From the first entry to the last, copy everything exactly except the pictures.
##########
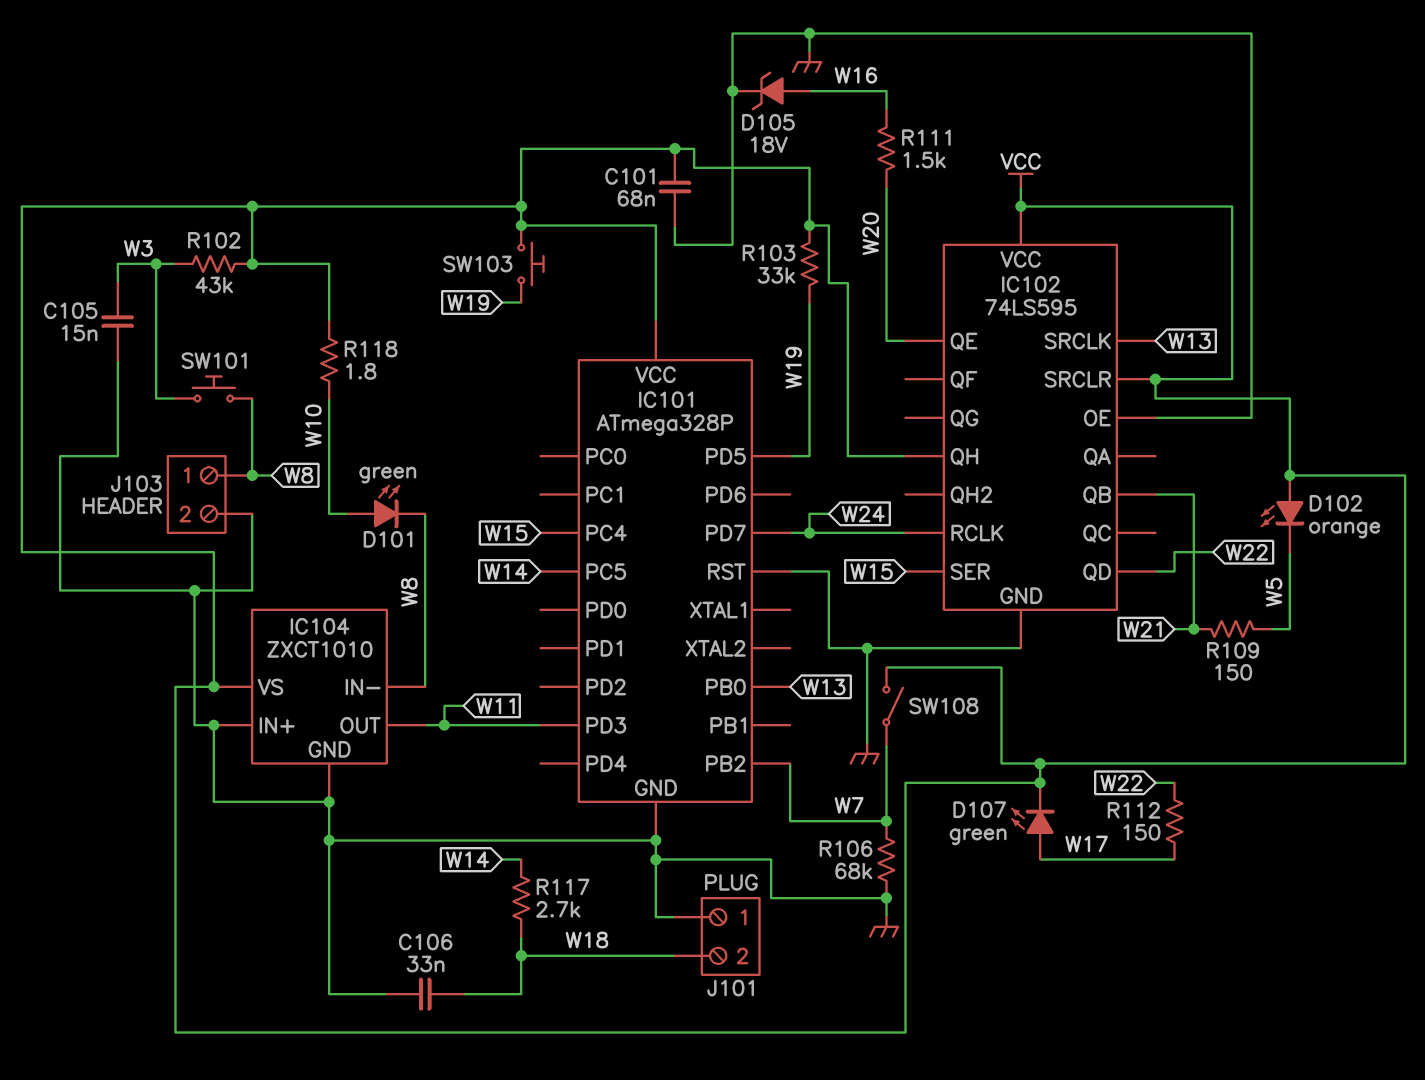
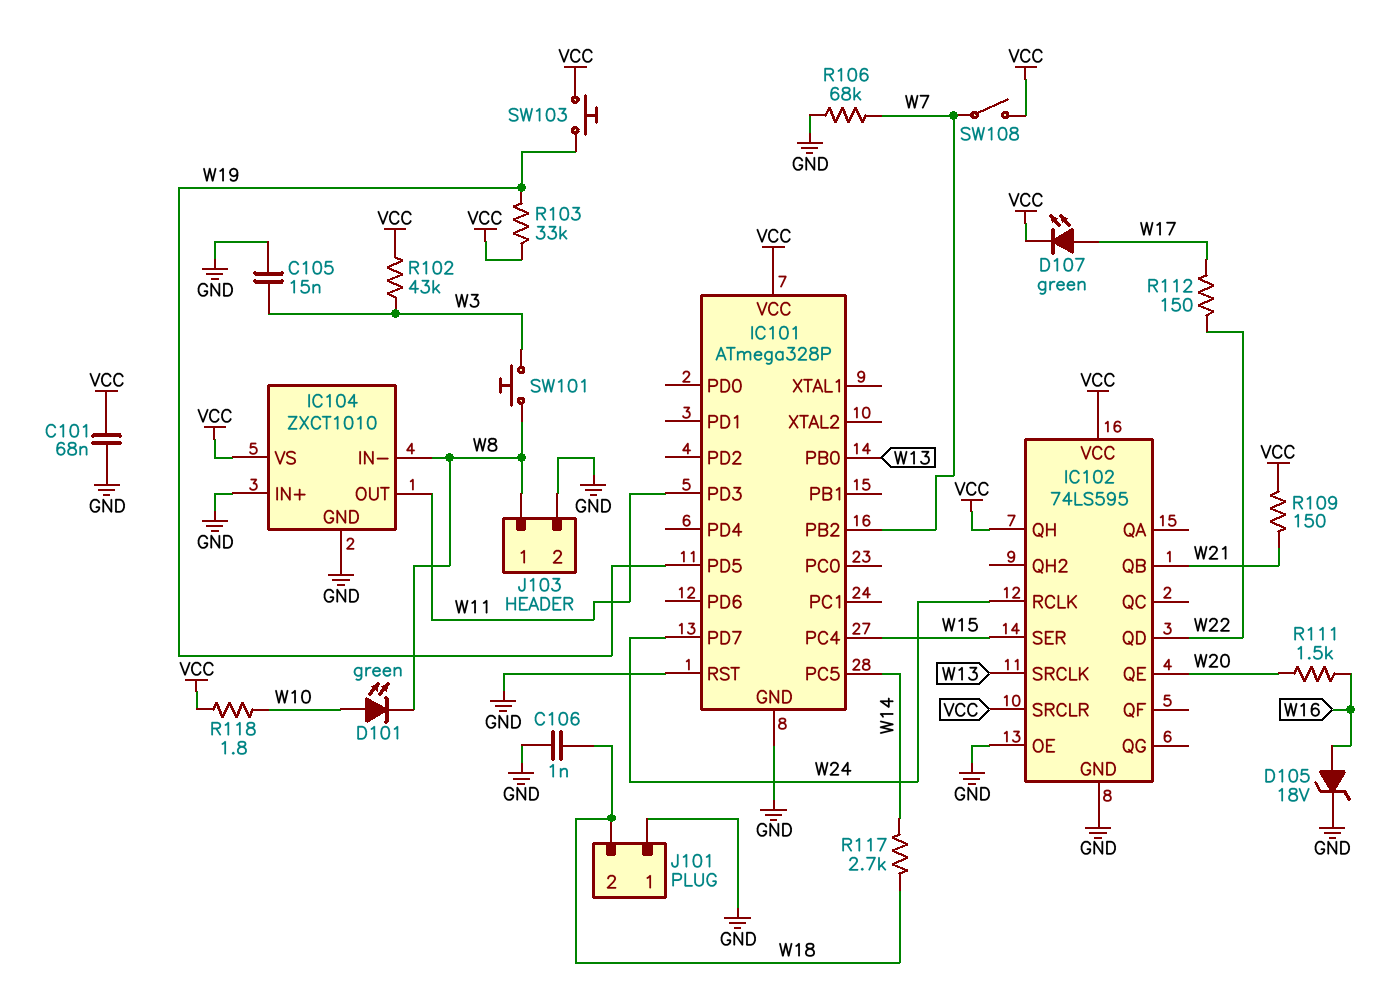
C106: 33nF (GND, W18) -> 1nF (GND, W18)
D102: LED orange (A VCC, K W5) -> none
R109: 150 (W5, W21) -> 150 (VCC, W21)

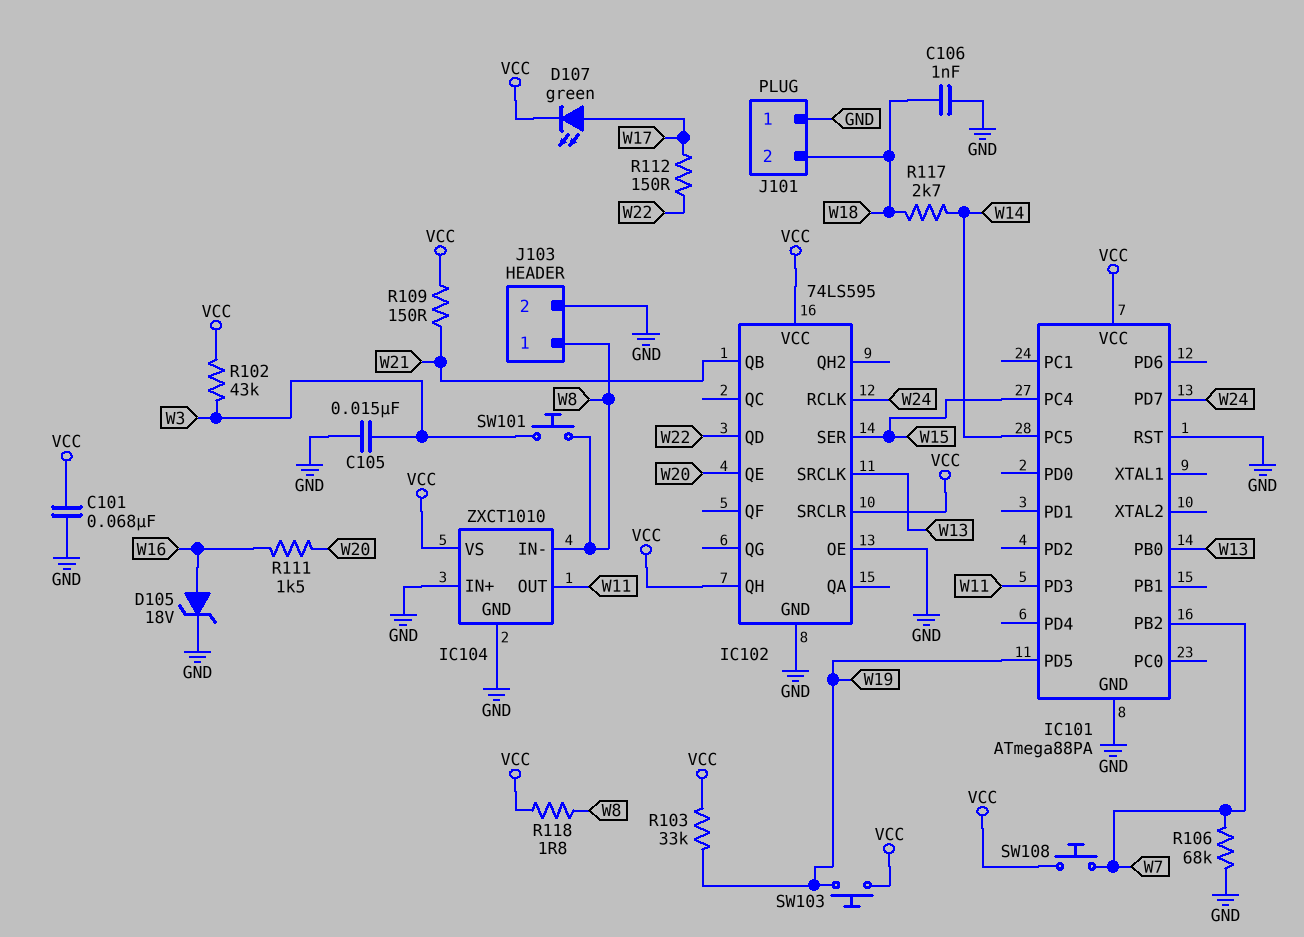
D101: LED green (A W10, K W8) -> none
IC101: ATmega328P -> ATmega88PA
R118: 1.8 (VCC, W10) -> 1.8 (VCC, W8)
SW108: switch (VCC, W7) -> button (VCC, W7)

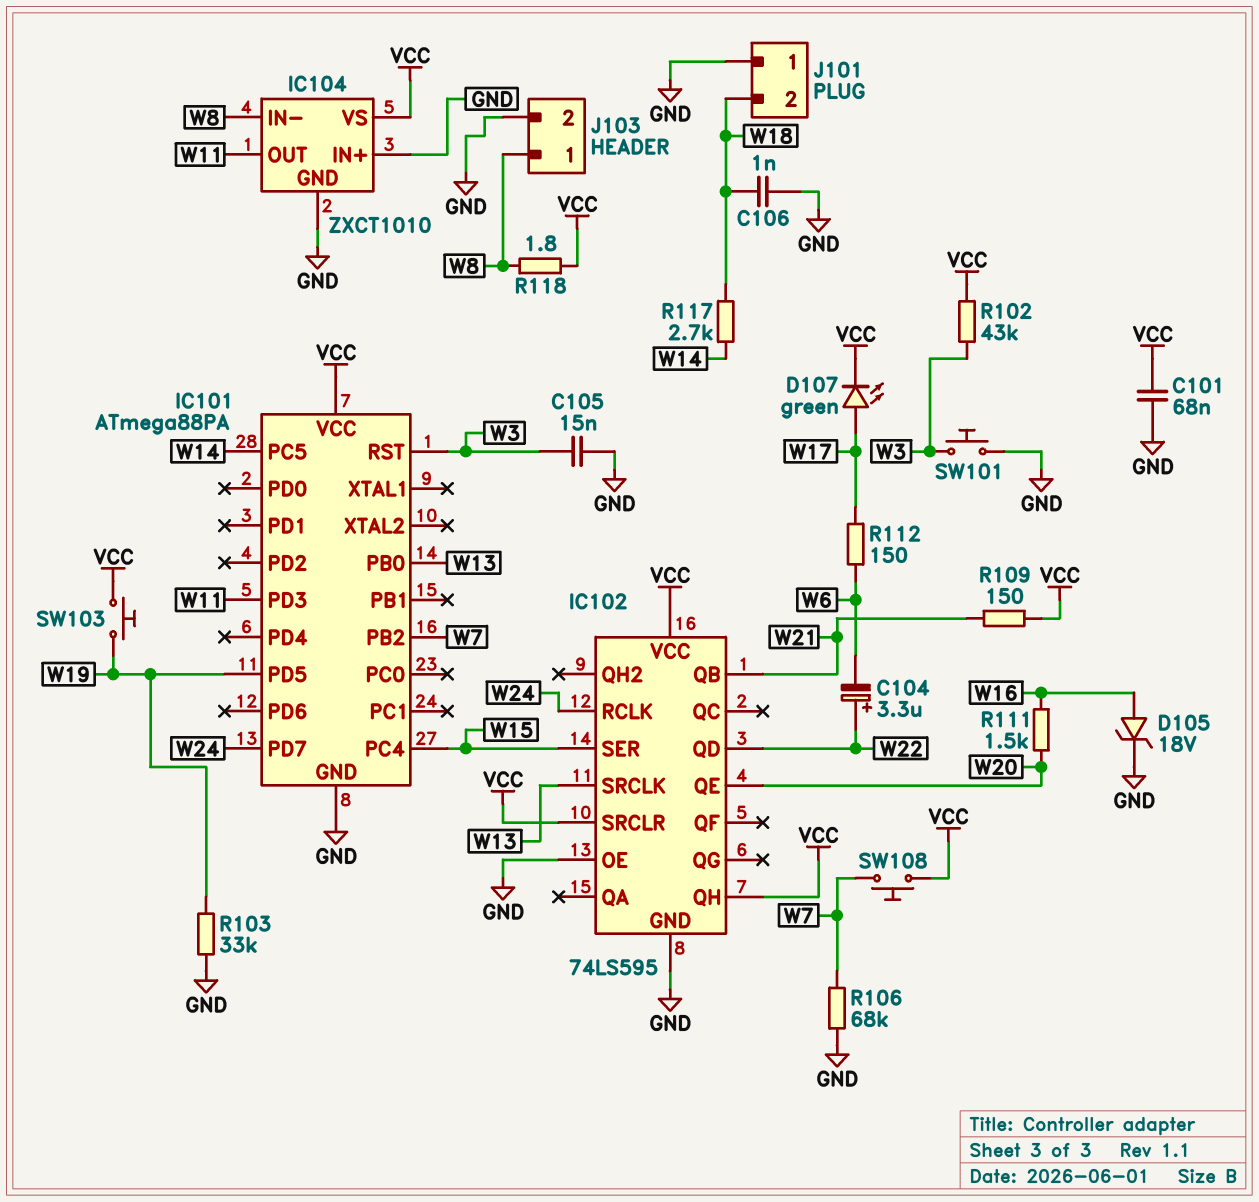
C104: none -> 3.3uF (plus W22, minus W6)
IC101 pin RST: GND -> W3
R103: 33k (VCC, W19) -> 33k (GND, W19)
R112: 150 (W17, W22) -> 150 (W6, W17)
SW101: button (W3, W8) -> button (GND, W3)

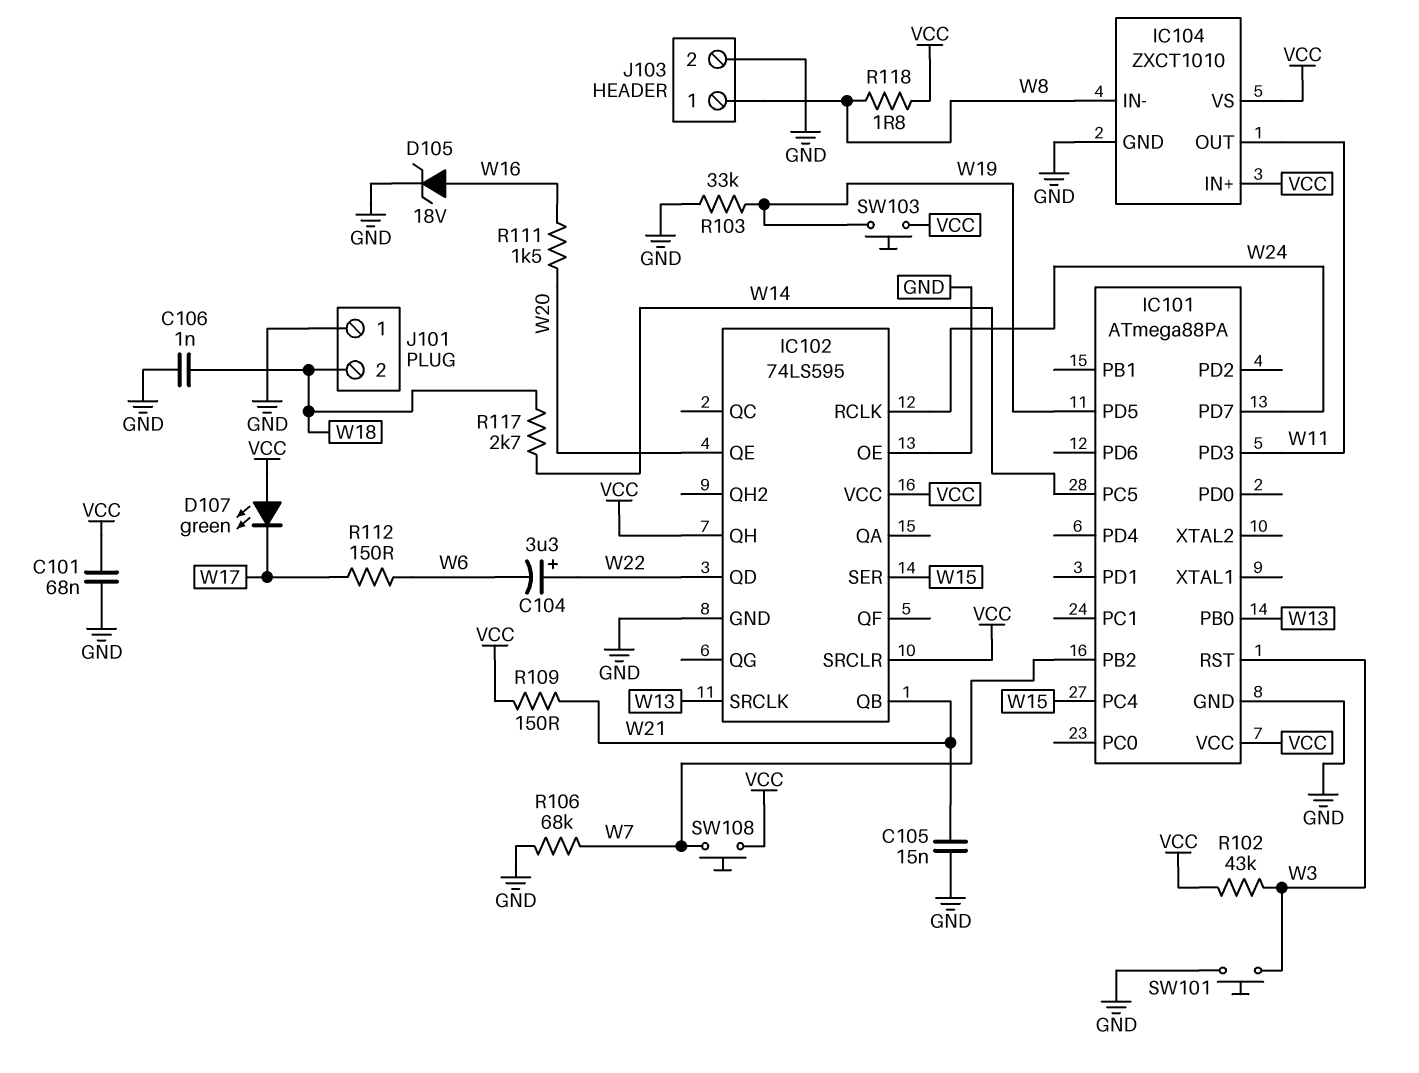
C105: 15nF (GND, W3) -> 15nF (GND, W21)
D107: LED green (A W17, K VCC) -> LED green (A VCC, K W17)
IC104 pin IN+: GND -> VCC

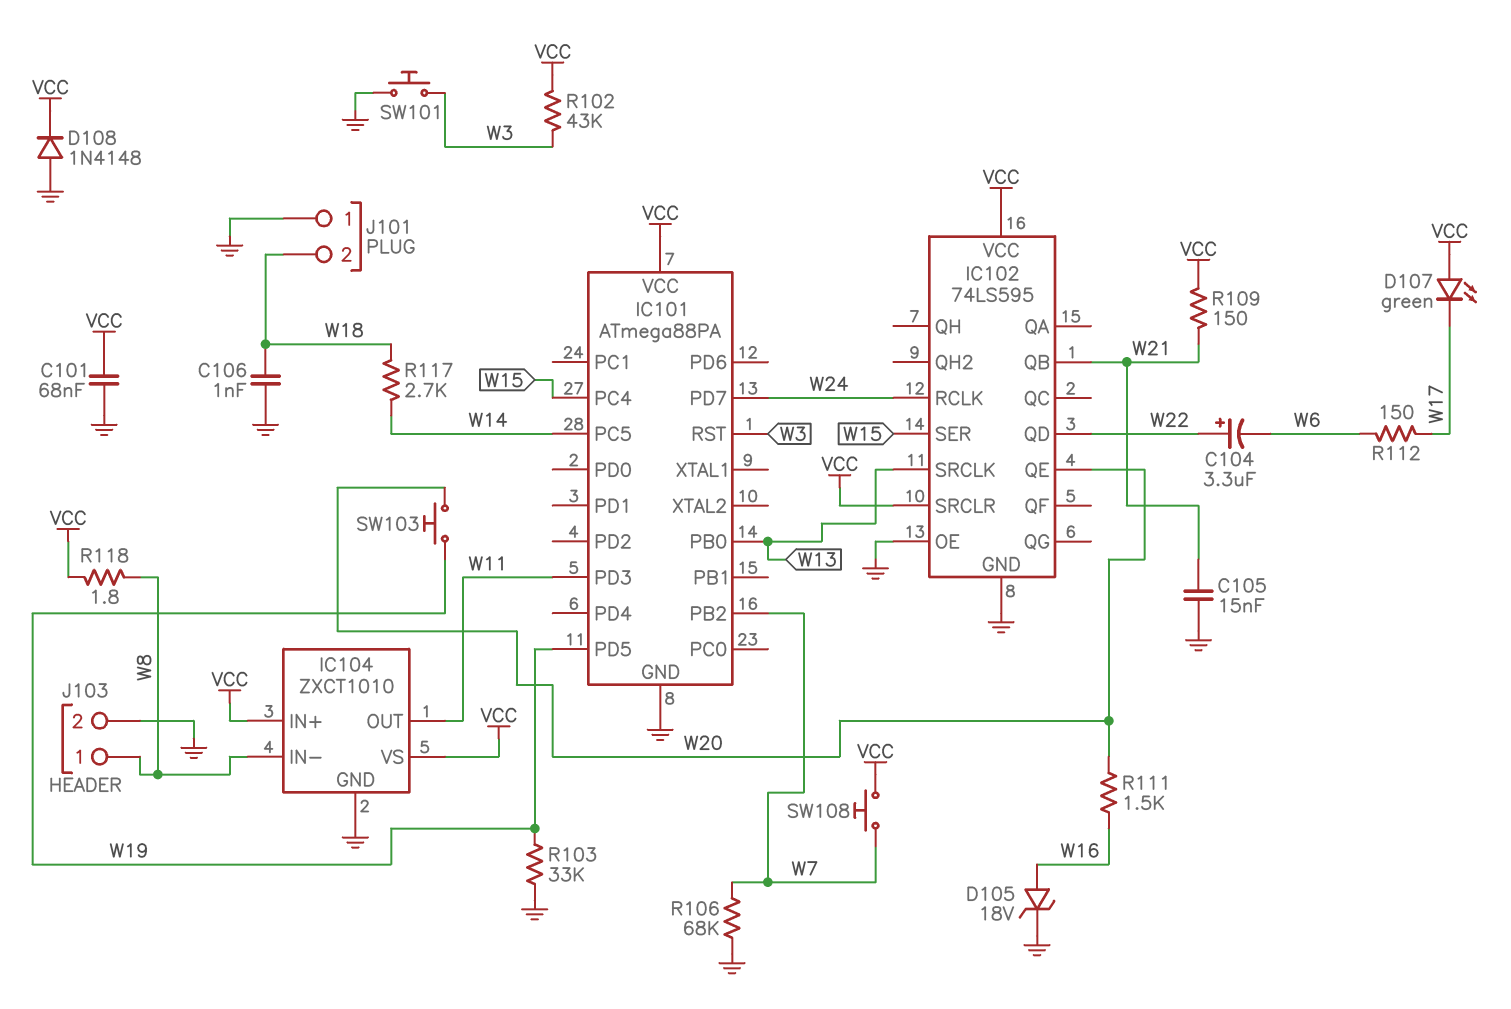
D108: none -> diode 1N4148 (A GND, K VCC)
IC102 pin QH: VCC -> none
SW103: button (VCC, W19) -> button (W19, W20)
##########
**Solution to this exercise**
C106: 33nF (GND, W18) -> 1nF (GND, W18)
D102: LED orange (A VCC, K W5) -> none
R109: 150 (W5, W21) -> 150 (VCC, W21)

D101: LED green (A W10, K W8) -> none
IC101: ATmega328P -> ATmega88PA
R118: 1.8 (VCC, W10) -> 1.8 (VCC, W8)
SW108: switch (VCC, W7) -> button (VCC, W7)

C104: none -> 3.3uF (plus W22, minus W6)
IC101 pin RST: GND -> W3
R103: 33k (VCC, W19) -> 33k (GND, W19)
R112: 150 (W17, W22) -> 150 (W6, W17)
SW101: button (W3, W8) -> button (GND, W3)

C105: 15nF (GND, W3) -> 15nF (GND, W21)
D107: LED green (A W17, K VCC) -> LED green (A VCC, K W17)
IC104 pin IN+: GND -> VCC

D108: none -> diode 1N4148 (A GND, K VCC)
IC102 pin QH: VCC -> none
SW103: button (VCC, W19) -> button (W19, W20)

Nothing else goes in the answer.